Colored object listings:
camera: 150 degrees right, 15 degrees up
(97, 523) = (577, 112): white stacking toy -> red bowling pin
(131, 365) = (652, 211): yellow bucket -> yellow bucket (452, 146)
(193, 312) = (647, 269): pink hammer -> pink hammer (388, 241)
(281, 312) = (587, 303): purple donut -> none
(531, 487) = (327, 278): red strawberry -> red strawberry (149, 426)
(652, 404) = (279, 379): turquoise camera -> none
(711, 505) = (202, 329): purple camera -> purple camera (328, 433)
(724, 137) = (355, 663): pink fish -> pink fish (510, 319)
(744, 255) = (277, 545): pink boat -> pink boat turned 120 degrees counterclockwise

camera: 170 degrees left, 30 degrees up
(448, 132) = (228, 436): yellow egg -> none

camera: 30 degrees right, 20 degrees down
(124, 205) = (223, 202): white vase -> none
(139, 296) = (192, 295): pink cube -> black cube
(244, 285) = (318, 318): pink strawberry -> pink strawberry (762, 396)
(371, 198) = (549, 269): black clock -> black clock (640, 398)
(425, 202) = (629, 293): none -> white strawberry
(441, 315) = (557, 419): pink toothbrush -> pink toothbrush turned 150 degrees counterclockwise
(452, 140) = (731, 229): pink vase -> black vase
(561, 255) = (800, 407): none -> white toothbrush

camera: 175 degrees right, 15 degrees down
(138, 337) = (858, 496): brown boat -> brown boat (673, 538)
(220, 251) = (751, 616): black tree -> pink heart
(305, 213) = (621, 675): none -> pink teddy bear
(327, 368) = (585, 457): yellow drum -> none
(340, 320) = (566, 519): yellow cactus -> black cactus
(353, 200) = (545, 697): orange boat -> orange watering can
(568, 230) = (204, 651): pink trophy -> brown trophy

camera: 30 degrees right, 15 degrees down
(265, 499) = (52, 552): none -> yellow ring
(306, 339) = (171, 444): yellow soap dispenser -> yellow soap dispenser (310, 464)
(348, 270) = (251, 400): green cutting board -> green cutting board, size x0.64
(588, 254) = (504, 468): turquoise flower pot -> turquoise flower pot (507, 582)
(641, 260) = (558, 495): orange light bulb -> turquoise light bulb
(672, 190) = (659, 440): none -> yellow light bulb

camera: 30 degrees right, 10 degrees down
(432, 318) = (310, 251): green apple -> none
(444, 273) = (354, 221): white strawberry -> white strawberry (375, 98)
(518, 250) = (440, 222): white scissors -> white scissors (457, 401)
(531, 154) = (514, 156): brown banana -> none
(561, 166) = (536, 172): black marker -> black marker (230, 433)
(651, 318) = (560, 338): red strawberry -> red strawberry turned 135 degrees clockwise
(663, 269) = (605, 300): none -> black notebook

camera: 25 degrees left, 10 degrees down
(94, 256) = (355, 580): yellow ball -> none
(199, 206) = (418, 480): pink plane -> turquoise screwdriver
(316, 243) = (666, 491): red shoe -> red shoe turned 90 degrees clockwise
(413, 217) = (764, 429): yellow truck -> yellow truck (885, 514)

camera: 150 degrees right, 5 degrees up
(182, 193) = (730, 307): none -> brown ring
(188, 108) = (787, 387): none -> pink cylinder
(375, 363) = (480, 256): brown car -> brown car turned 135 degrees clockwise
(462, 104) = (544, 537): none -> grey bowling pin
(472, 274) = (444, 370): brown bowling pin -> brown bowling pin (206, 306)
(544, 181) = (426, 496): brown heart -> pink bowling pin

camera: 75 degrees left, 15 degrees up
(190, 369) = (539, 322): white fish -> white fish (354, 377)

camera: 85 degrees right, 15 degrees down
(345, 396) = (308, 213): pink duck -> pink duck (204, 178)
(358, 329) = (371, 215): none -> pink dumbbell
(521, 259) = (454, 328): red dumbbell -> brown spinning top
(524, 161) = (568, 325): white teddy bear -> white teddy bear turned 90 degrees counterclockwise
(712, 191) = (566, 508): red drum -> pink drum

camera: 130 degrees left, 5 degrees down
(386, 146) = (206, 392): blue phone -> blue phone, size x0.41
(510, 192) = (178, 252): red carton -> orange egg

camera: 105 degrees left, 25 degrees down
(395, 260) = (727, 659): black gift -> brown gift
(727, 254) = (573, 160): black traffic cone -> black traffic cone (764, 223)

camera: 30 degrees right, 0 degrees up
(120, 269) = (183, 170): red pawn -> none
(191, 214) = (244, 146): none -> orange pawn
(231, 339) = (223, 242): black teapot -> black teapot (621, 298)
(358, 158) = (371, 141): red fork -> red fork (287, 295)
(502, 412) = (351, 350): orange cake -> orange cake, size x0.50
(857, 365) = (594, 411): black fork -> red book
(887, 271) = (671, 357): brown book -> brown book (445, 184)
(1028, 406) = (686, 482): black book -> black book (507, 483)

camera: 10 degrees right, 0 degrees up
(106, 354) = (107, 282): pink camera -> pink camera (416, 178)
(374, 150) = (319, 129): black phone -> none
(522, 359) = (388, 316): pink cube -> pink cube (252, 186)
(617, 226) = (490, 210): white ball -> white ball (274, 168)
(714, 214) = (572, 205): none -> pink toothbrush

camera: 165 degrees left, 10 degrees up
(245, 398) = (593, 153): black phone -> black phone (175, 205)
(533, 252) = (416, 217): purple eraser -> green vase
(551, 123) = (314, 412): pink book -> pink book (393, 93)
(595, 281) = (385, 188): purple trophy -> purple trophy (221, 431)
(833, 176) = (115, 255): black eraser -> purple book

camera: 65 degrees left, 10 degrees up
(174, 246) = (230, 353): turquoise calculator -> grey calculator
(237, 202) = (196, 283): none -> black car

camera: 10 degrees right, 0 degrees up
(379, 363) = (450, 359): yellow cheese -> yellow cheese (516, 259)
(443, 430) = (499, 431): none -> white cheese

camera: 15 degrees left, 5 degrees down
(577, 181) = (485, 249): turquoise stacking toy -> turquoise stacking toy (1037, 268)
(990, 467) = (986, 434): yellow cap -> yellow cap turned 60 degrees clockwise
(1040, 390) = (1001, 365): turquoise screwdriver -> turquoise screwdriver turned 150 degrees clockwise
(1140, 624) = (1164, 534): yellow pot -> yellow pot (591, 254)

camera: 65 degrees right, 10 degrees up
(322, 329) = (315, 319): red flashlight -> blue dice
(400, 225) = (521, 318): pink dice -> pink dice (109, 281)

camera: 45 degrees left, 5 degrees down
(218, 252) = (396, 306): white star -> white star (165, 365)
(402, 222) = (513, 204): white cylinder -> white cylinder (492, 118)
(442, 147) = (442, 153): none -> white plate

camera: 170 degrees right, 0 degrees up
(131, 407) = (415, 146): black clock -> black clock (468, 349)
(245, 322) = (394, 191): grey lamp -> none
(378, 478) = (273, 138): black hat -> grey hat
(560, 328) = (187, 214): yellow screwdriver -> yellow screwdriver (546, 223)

— Action item —
Write down again, exactly as given, only the lines above that fall from the line with "camera: 15 degrees left, 5 degrees down" to the line with "(990, 467) = (986, 434): yellow", inclusive.

— Output for this exercise —
camera: 15 degrees left, 5 degrees down
(577, 181) = (485, 249): turquoise stacking toy -> turquoise stacking toy (1037, 268)
(990, 467) = (986, 434): yellow cap -> yellow cap turned 60 degrees clockwise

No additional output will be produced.